*** RECORDS PROVIDED Section Begins ***

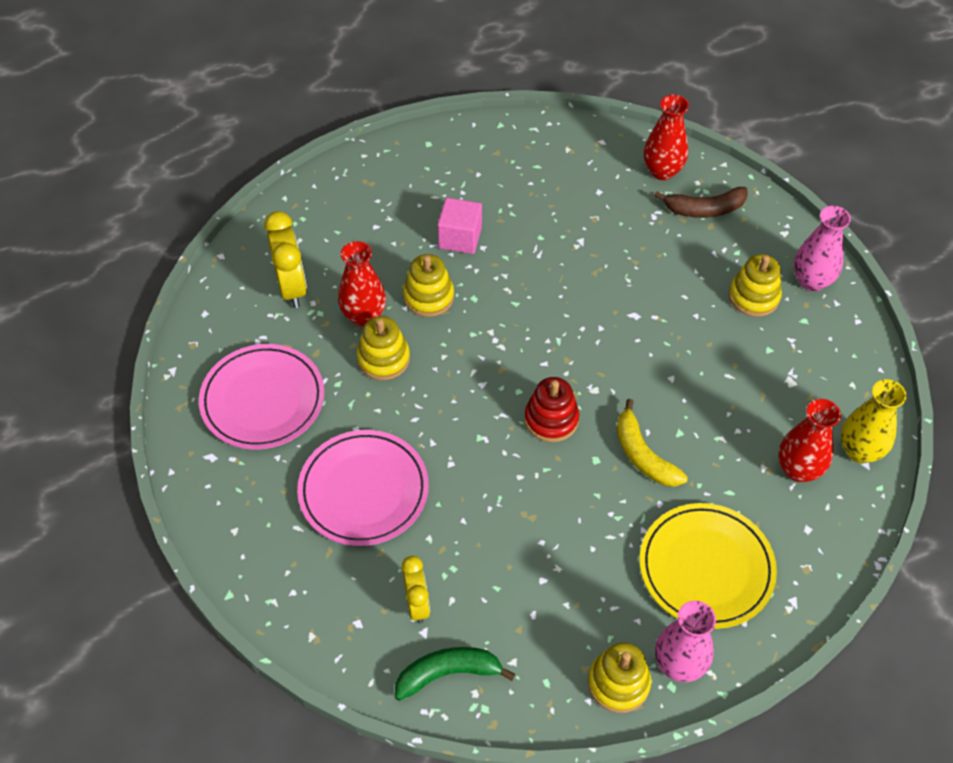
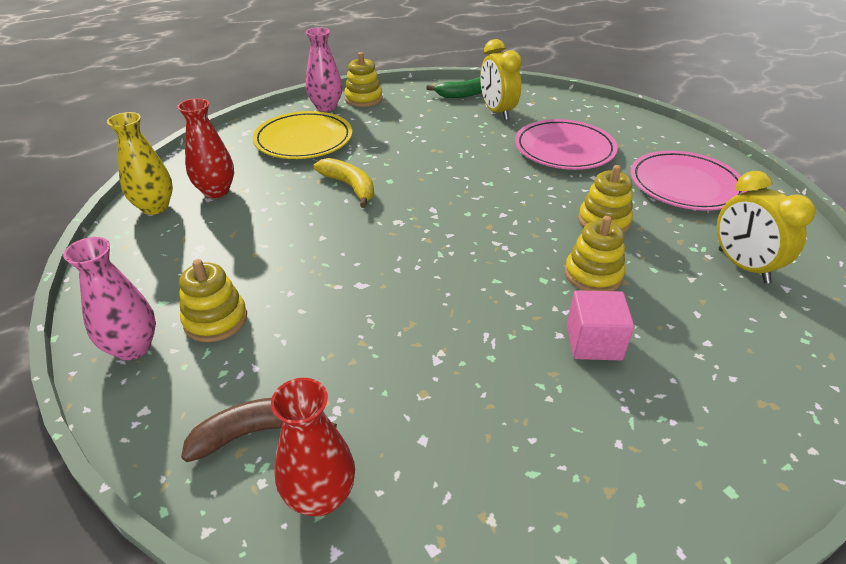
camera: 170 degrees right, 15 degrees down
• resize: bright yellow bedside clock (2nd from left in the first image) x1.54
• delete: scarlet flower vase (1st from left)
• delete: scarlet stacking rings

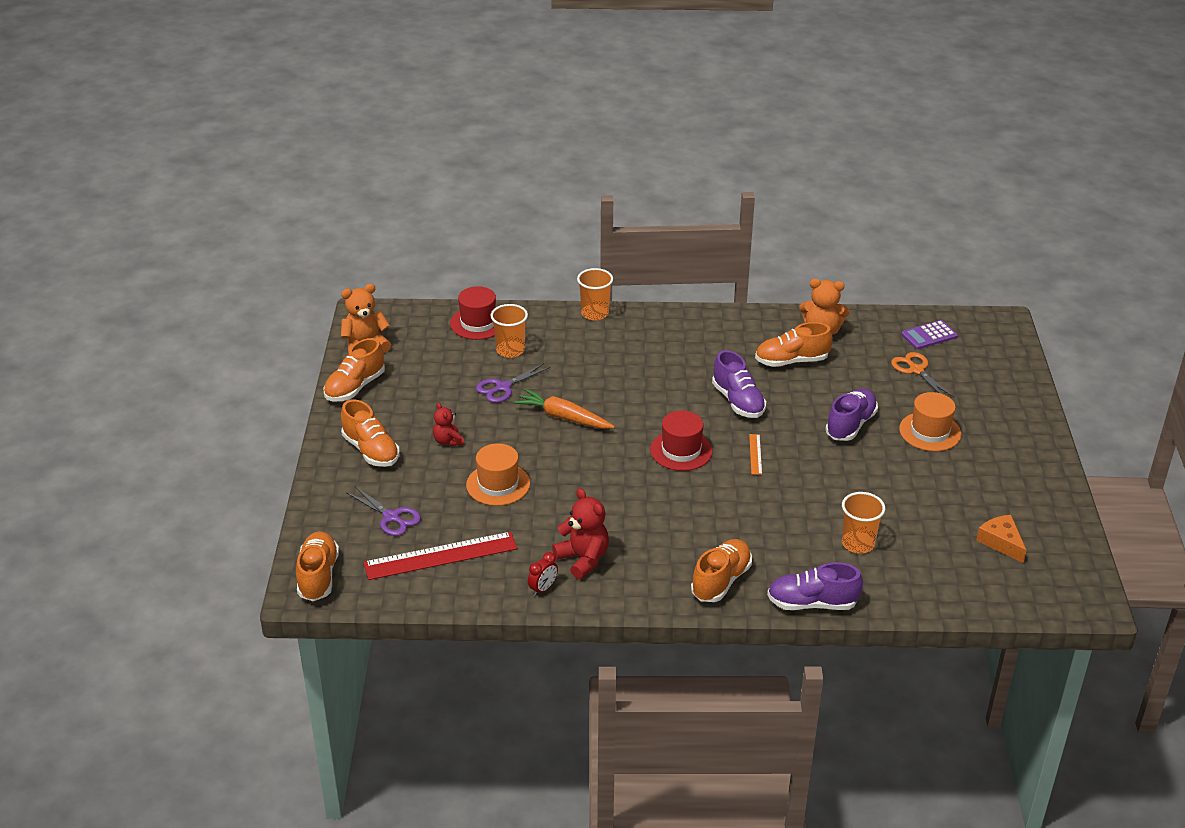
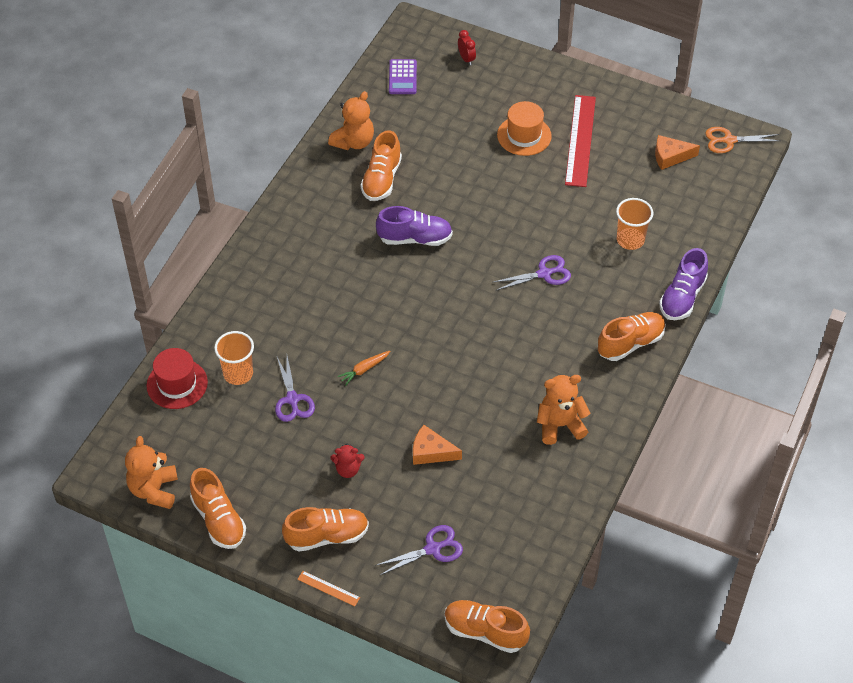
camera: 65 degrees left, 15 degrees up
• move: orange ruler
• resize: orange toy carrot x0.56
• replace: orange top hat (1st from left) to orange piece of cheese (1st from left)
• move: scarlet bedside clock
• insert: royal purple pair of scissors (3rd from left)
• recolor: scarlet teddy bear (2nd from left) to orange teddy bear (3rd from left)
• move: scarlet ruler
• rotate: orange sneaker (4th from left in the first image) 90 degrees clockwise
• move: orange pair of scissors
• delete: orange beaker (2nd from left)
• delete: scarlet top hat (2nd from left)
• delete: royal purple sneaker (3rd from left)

*** RECORDS PROVIDED Section Ends ***
*** RECORDS PROVIDED Section Begins ***

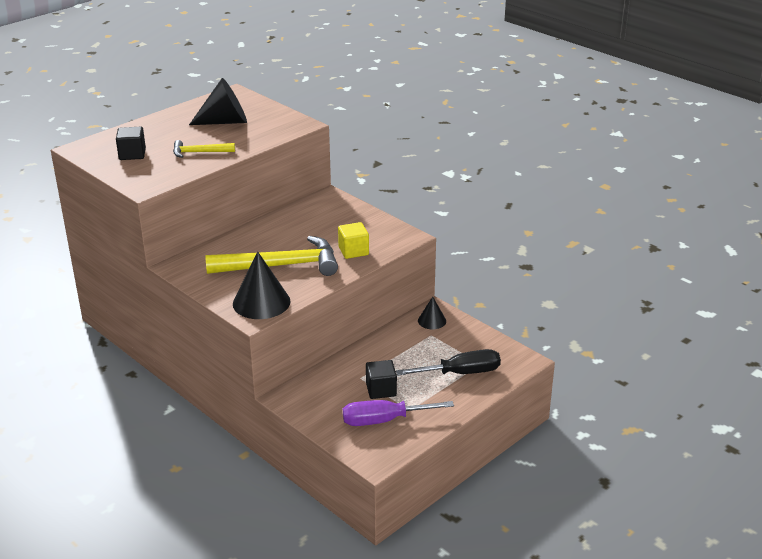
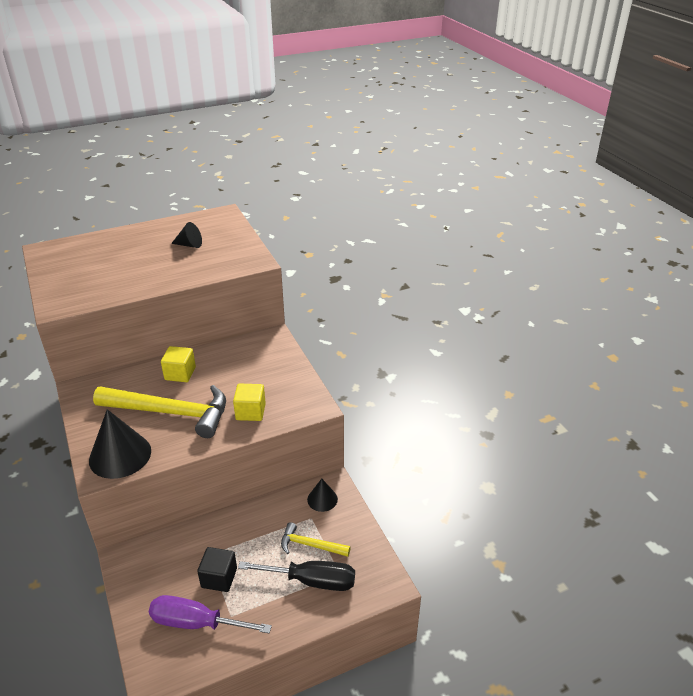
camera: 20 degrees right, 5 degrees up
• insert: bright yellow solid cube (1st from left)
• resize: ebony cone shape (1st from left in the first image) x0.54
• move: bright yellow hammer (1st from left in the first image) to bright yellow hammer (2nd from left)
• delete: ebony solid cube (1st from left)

*** RECORDS PROVIDED Section Ends ***
*** RECORDS PROVIDED Section Begins ***

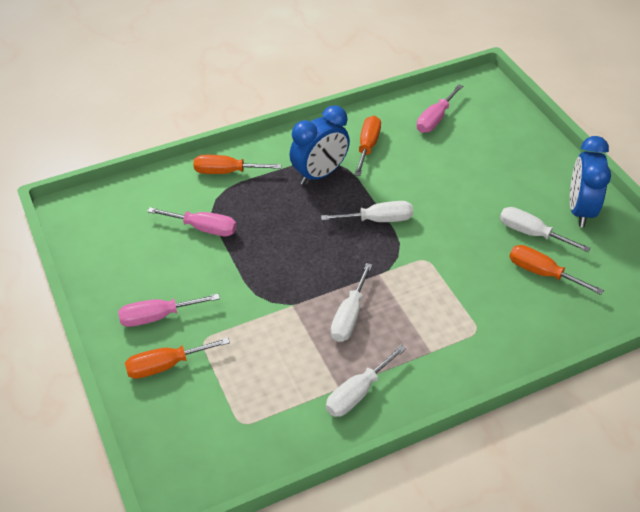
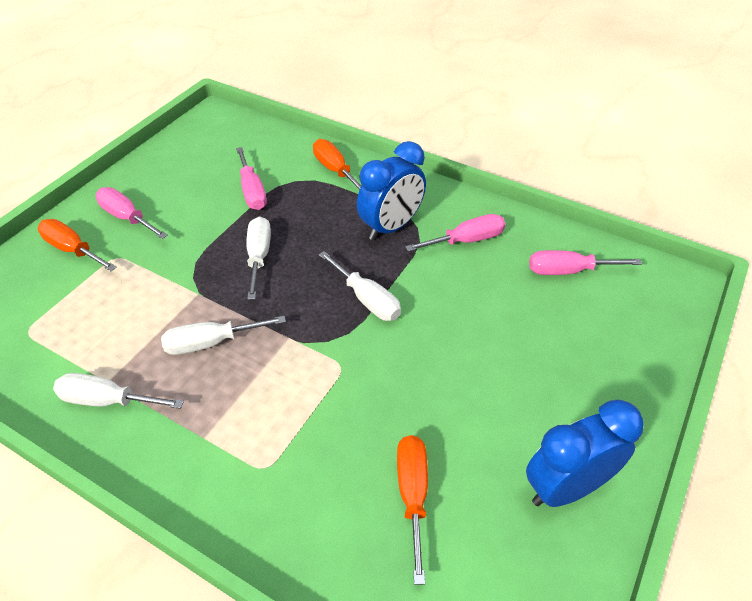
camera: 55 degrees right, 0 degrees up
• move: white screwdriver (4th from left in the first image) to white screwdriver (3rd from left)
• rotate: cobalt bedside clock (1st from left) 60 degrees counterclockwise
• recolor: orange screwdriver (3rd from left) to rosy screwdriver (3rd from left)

*** RECORDS PROVIDED Section Ends ***

ACTION ITEM:
In the data above, find the line with "first image) x1.54" and the line with "vase (1st from left)". Retype both, plus every line between them, exactly.

OUTPUT OF THE TASK:
• resize: bright yellow bedside clock (2nd from left in the first image) x1.54
• delete: scarlet flower vase (1st from left)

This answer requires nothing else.